# RECORDS SHOWN
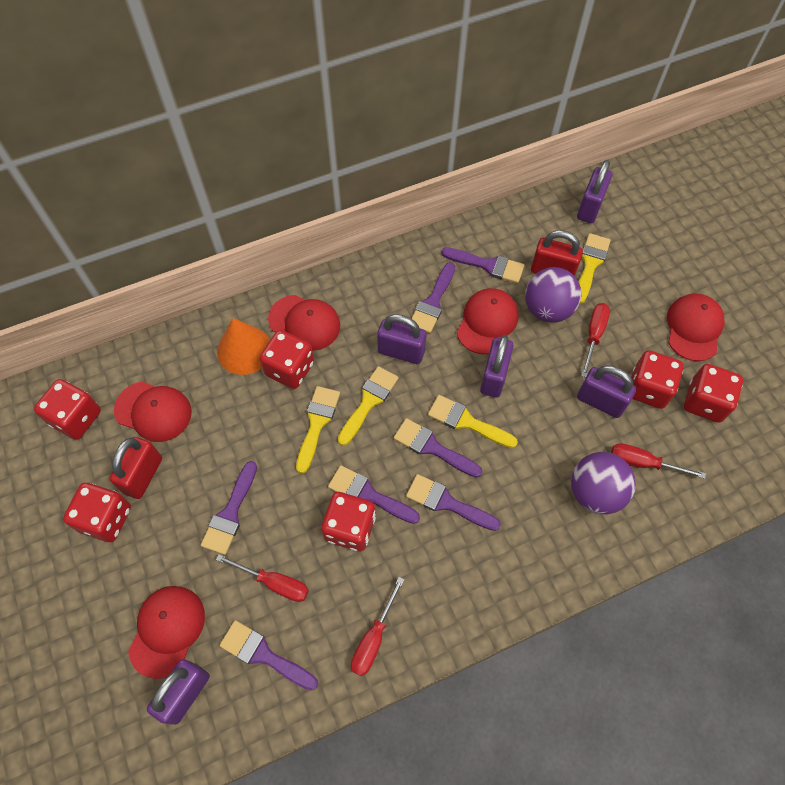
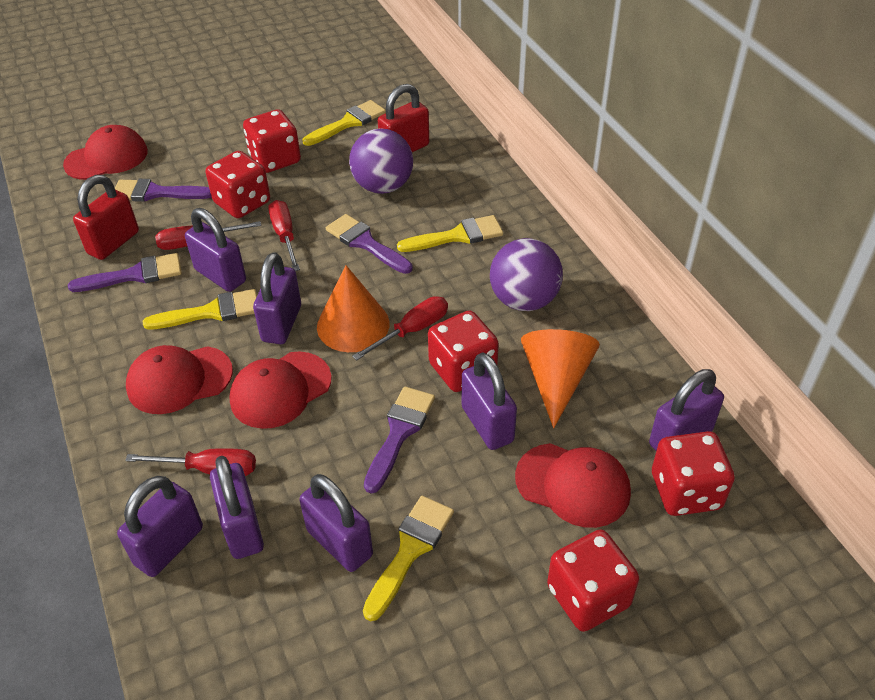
orange cone: 1 -> 2
purple brush: 7 -> 4
purple padlock: 5 -> 7
red cap: 5 -> 4
red dice: 6 -> 5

# EXERCISE DIRECTIONS
Retype the records above exactly, and keep any picture out of what you write.

# RESPONSE AREA
orange cone: 1 -> 2
purple brush: 7 -> 4
purple padlock: 5 -> 7
red cap: 5 -> 4
red dice: 6 -> 5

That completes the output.